* WORK INSTRUCTION: Within the entries below, output exactly the lines between the line containing "pink cone E3 level 2 -> pink cone B4 level 1" and the line containing "cyan brick B1", inclusive, and omit any picture.

Scene comparison data
====================

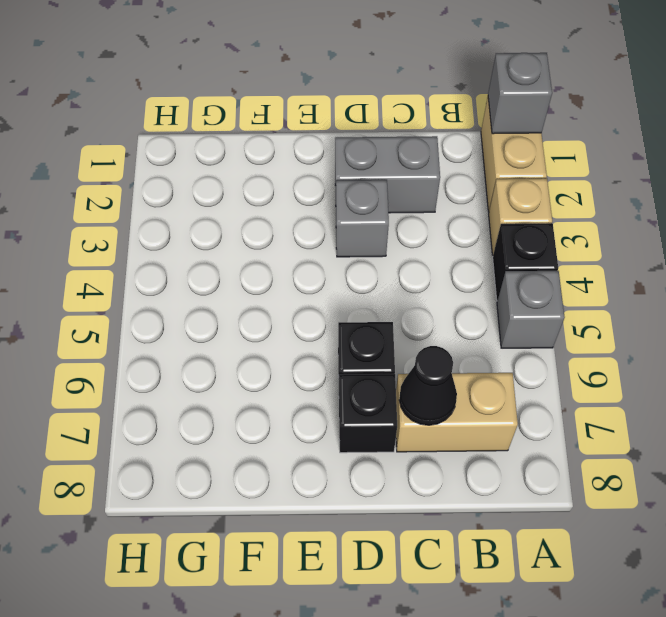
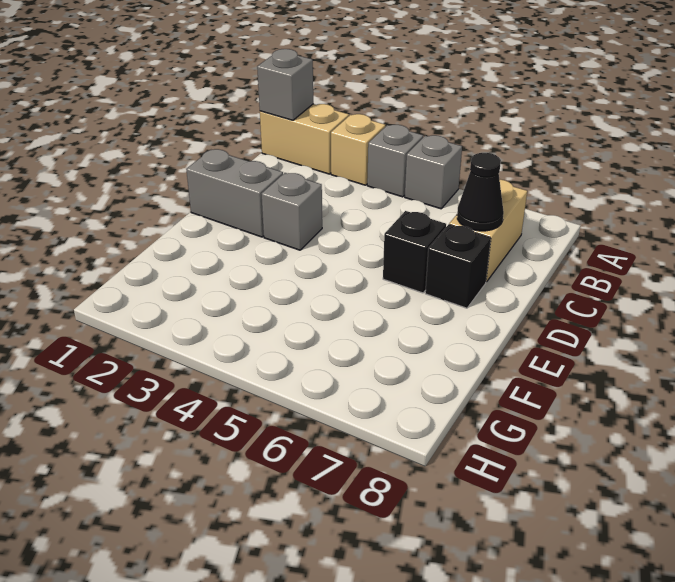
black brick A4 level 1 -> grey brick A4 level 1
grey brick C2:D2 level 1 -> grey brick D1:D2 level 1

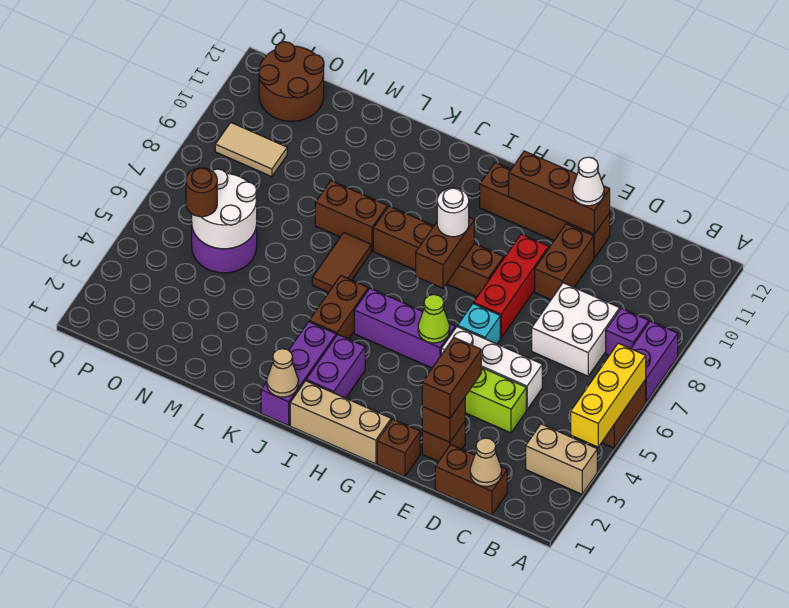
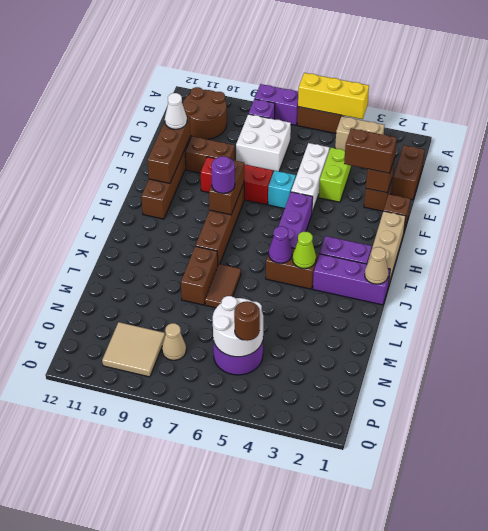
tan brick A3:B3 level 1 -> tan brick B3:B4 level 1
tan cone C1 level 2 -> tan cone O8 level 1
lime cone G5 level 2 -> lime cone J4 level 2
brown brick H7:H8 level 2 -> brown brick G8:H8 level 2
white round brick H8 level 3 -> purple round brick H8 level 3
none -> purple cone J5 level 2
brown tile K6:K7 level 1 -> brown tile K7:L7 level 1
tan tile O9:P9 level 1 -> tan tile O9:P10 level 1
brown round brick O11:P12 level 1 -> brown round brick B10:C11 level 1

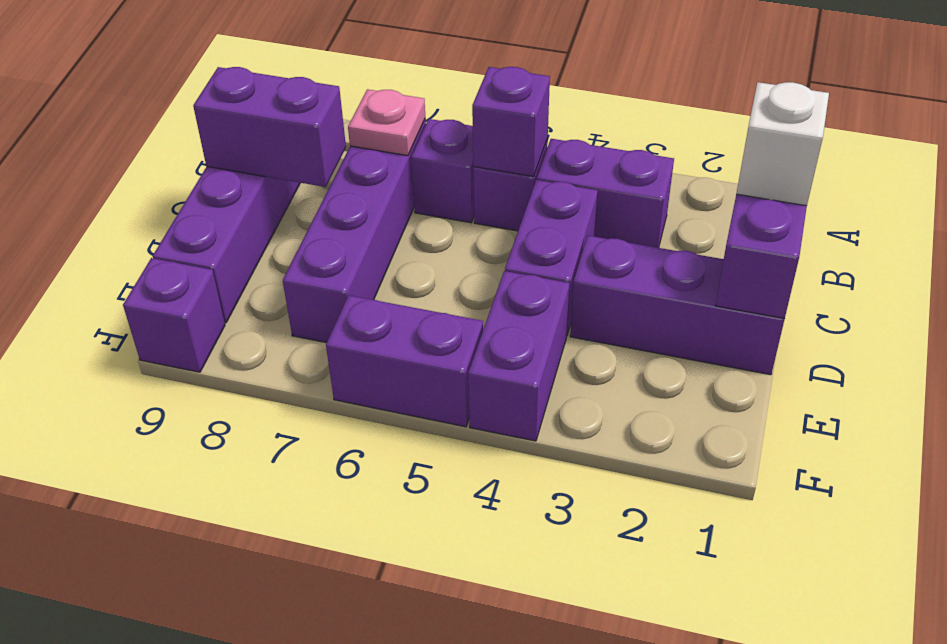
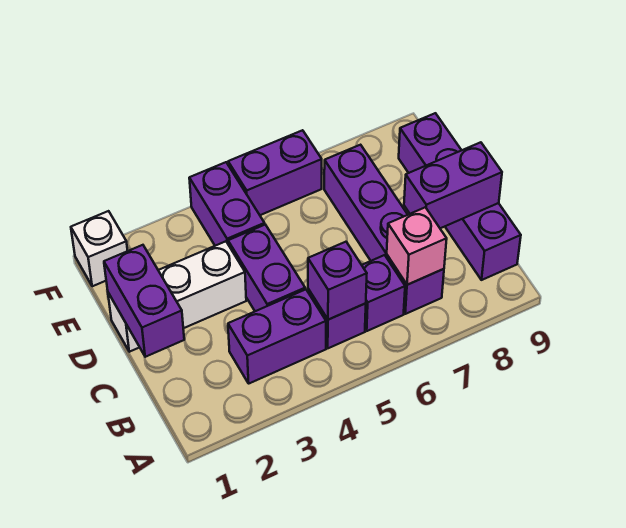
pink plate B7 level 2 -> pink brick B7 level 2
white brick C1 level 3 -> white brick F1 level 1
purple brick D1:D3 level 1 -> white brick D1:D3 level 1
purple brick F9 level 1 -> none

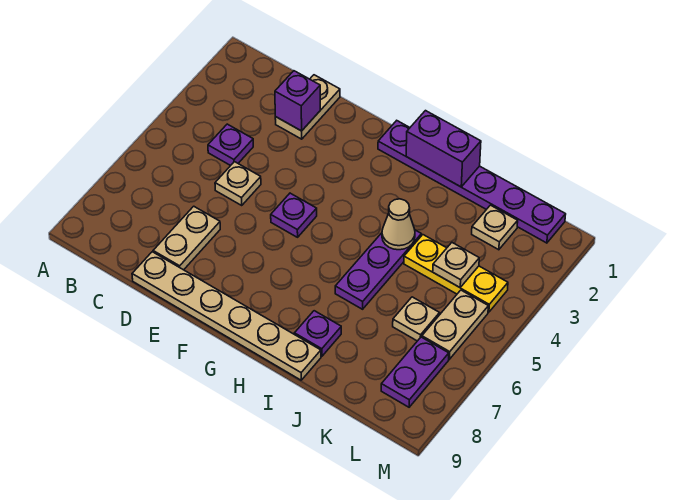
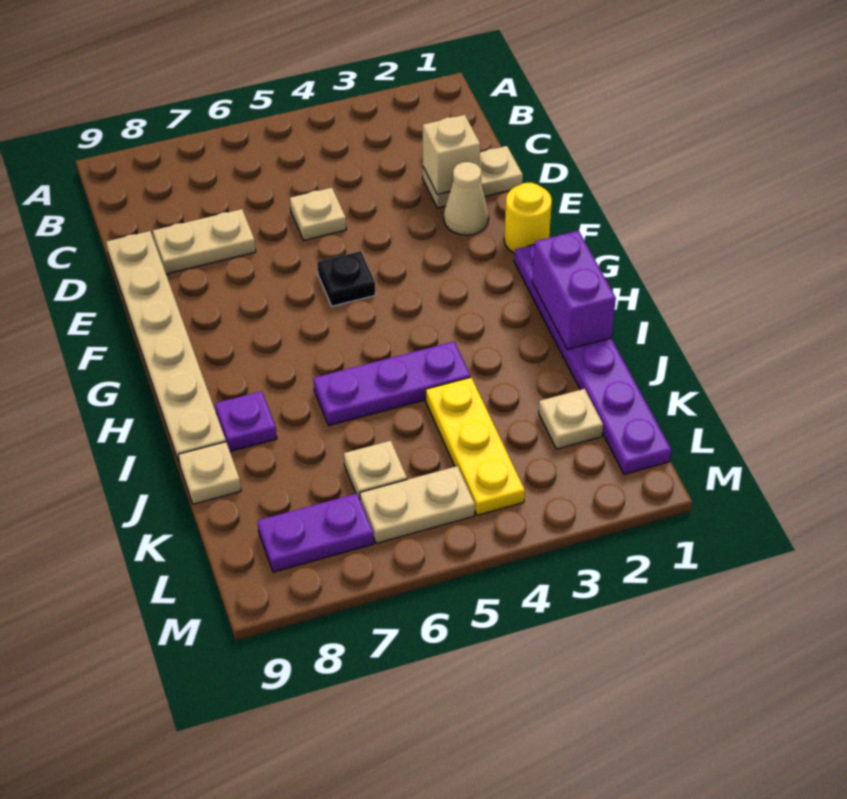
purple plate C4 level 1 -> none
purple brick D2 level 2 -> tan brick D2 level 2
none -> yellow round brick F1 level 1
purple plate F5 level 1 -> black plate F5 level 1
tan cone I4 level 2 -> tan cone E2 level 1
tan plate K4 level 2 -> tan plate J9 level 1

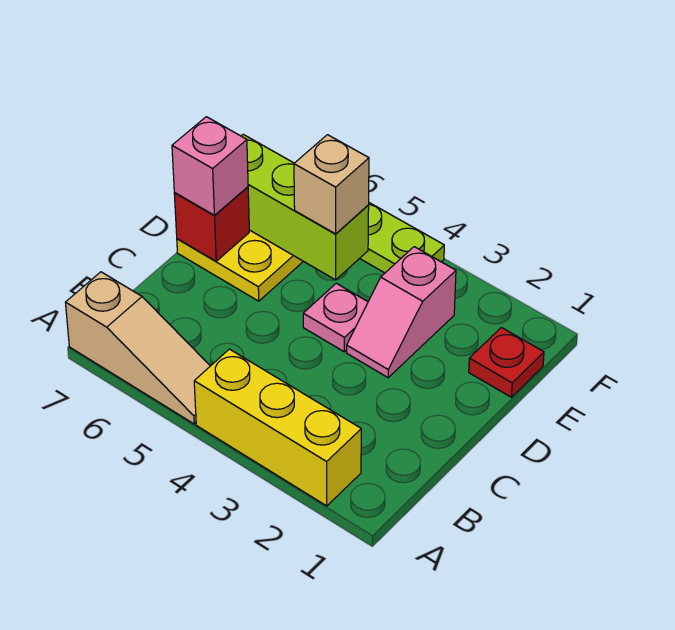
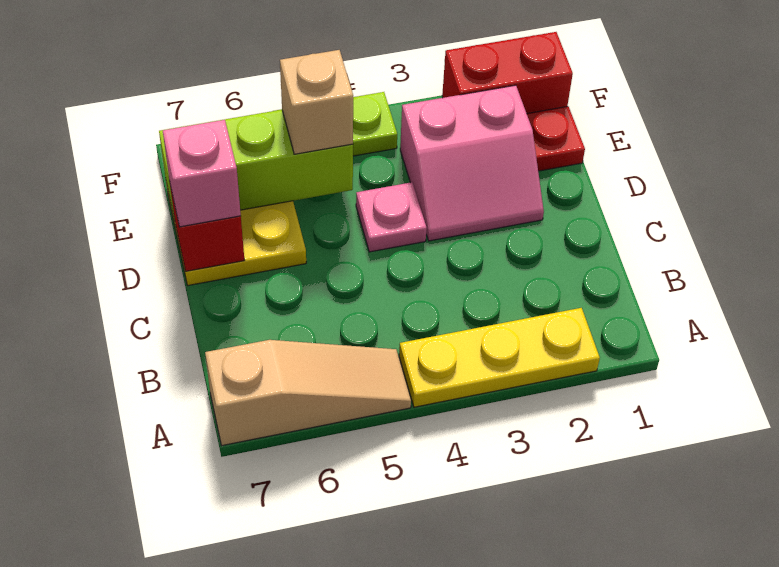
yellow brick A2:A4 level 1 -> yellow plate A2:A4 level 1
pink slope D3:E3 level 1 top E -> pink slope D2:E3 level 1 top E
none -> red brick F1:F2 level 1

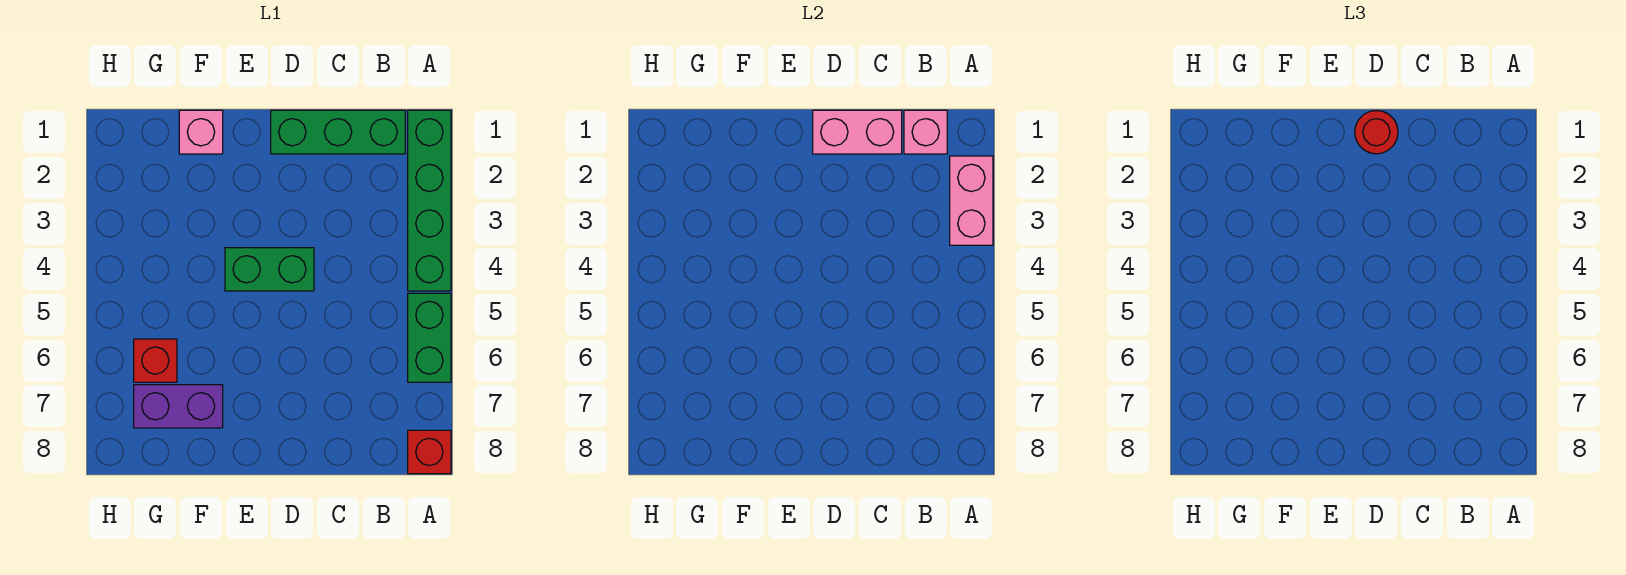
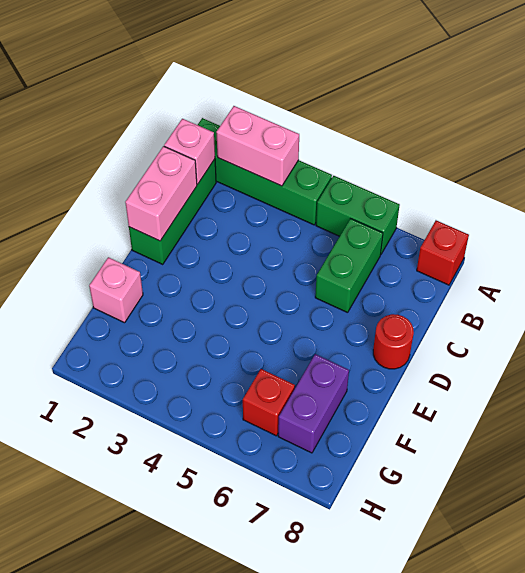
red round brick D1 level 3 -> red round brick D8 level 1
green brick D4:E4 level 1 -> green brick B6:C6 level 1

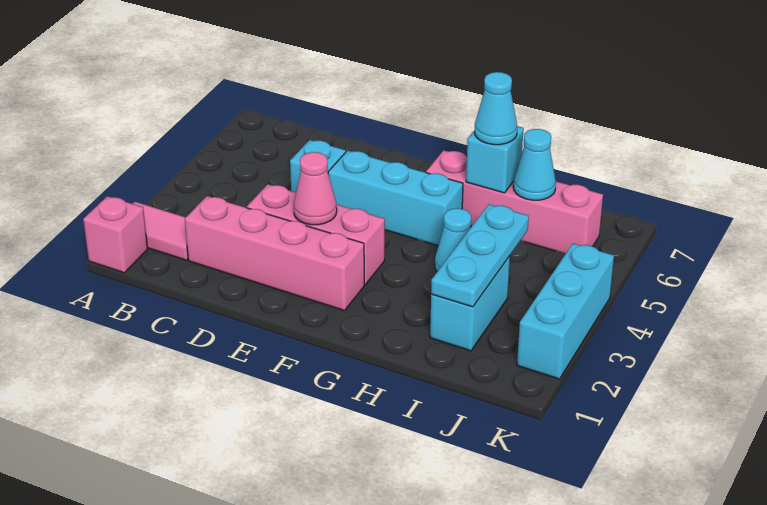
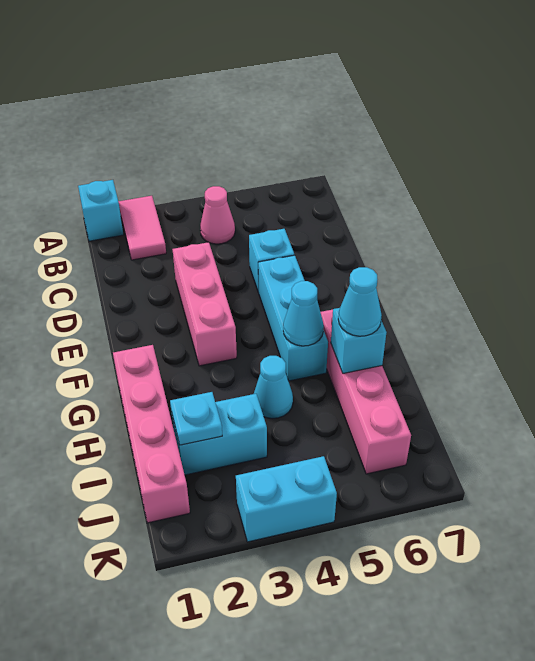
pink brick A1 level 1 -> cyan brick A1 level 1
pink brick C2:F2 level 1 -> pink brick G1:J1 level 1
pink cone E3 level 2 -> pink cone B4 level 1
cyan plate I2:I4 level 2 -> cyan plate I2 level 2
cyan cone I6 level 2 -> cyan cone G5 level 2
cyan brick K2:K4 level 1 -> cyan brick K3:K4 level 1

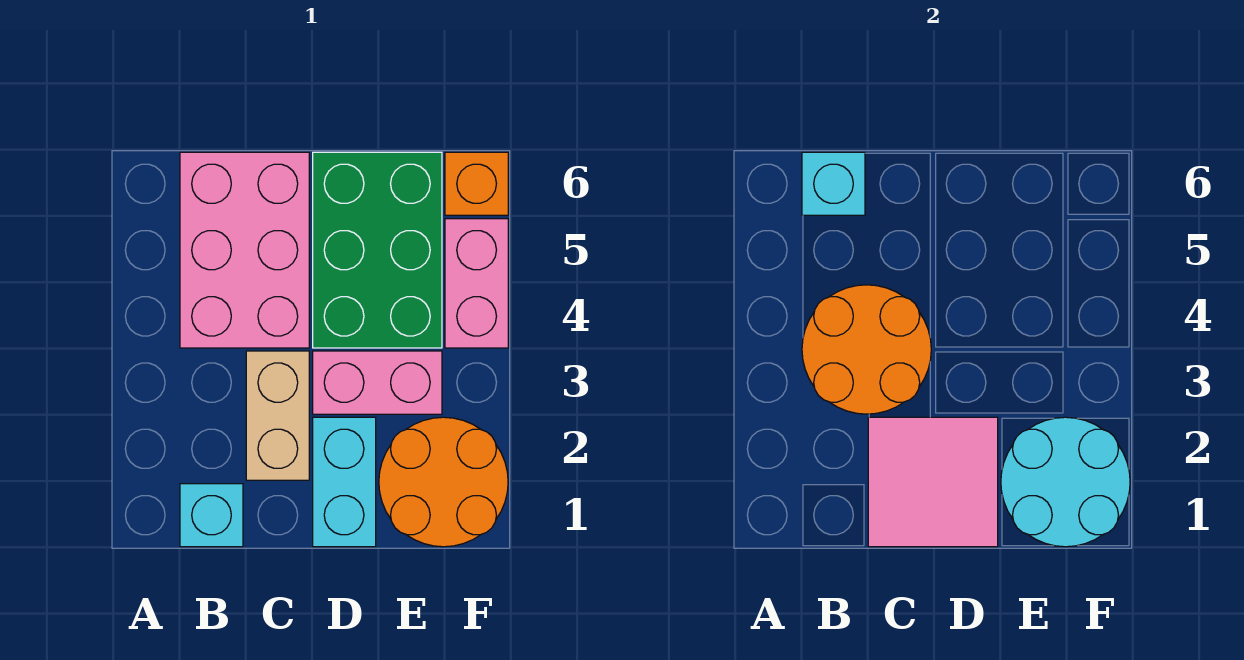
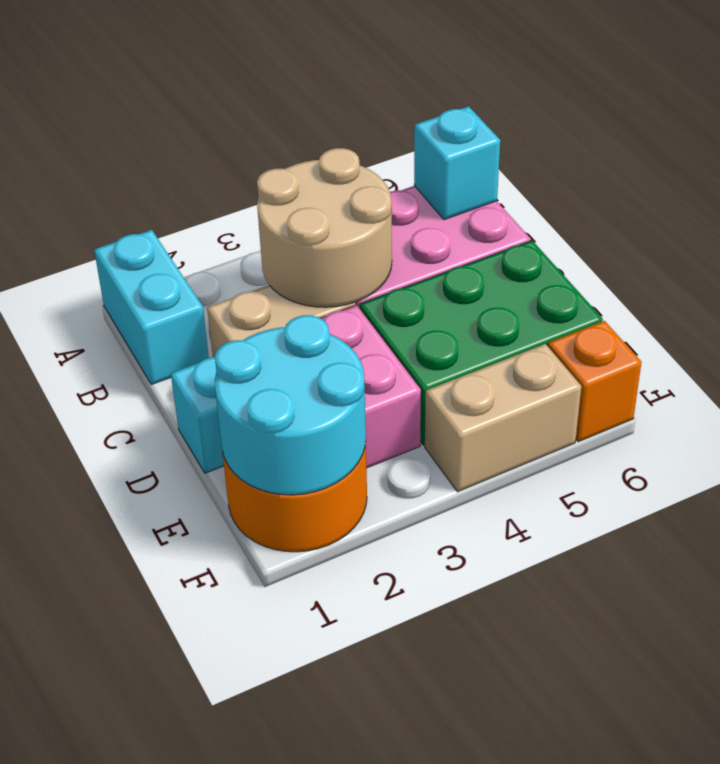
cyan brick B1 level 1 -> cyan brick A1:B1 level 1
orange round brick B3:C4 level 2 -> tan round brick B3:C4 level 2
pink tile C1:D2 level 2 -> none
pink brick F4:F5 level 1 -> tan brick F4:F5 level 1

====================

* WRITTEN ANSWER:
pink cone E3 level 2 -> pink cone B4 level 1
cyan plate I2:I4 level 2 -> cyan plate I2 level 2
cyan cone I6 level 2 -> cyan cone G5 level 2
cyan brick K2:K4 level 1 -> cyan brick K3:K4 level 1

cyan brick B1 level 1 -> cyan brick A1:B1 level 1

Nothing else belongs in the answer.